+++ Input records +++

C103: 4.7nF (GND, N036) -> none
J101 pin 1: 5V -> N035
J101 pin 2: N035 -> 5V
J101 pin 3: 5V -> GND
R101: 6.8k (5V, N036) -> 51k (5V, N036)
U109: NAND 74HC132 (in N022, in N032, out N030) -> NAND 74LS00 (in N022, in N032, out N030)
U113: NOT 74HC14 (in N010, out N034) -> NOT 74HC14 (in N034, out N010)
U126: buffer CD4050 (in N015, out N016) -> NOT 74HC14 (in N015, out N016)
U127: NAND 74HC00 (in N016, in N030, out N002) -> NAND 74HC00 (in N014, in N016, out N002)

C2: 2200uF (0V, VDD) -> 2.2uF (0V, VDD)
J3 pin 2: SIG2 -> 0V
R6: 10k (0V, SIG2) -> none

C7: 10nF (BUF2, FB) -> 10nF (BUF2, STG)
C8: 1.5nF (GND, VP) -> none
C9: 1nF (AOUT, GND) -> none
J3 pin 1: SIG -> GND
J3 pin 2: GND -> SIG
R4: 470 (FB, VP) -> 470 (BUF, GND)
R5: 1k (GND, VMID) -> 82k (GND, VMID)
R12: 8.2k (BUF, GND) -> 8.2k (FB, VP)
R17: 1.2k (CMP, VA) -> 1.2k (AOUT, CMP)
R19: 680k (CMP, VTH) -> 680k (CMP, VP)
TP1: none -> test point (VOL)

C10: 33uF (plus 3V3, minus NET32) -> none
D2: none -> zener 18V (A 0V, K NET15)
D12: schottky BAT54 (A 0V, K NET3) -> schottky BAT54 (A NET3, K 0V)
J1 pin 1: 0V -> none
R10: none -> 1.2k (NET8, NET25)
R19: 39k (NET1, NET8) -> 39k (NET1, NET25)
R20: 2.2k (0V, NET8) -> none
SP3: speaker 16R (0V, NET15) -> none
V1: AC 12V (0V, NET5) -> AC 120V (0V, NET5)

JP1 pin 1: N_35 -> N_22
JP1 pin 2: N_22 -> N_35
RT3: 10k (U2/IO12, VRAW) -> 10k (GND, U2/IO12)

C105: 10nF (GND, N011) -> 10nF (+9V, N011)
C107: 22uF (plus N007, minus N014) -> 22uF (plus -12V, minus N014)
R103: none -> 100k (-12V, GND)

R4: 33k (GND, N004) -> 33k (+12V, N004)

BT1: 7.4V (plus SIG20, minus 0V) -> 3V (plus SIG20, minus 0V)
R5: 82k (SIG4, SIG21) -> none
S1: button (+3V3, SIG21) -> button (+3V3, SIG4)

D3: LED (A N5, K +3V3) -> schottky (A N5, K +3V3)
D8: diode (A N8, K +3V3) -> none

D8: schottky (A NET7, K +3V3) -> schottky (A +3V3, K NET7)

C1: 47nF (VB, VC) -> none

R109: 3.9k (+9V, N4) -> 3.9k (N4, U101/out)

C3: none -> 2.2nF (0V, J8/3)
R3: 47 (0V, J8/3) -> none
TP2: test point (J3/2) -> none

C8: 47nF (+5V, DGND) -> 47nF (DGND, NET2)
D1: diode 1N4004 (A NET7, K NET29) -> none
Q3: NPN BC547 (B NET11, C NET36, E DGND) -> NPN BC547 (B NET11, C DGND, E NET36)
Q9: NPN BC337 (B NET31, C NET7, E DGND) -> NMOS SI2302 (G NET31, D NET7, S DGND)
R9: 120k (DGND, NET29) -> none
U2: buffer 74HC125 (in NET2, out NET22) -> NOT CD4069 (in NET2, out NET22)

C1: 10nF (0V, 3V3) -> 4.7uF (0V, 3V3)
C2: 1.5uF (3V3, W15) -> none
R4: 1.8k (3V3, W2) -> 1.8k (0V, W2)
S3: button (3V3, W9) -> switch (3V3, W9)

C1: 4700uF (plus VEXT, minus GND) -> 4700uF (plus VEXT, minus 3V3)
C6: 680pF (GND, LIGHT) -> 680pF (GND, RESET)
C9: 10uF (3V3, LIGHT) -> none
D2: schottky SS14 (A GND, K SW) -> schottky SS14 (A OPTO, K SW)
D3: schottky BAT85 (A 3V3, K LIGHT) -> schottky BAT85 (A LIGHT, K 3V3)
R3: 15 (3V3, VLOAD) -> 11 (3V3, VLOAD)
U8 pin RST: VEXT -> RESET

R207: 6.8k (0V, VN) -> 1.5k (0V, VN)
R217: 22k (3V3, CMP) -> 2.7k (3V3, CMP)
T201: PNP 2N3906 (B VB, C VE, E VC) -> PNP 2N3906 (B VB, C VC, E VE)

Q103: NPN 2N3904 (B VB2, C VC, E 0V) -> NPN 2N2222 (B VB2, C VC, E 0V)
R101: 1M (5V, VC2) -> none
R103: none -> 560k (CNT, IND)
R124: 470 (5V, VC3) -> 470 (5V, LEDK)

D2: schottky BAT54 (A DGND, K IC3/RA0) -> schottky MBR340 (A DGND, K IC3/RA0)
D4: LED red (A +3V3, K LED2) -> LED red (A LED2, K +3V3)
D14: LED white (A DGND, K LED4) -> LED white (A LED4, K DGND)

+++

## Problem details
Search the records for the word "point" and copy every line where it occurs.

## Exercise solution
TP1: none -> test point (VOL)
TP2: test point (J3/2) -> none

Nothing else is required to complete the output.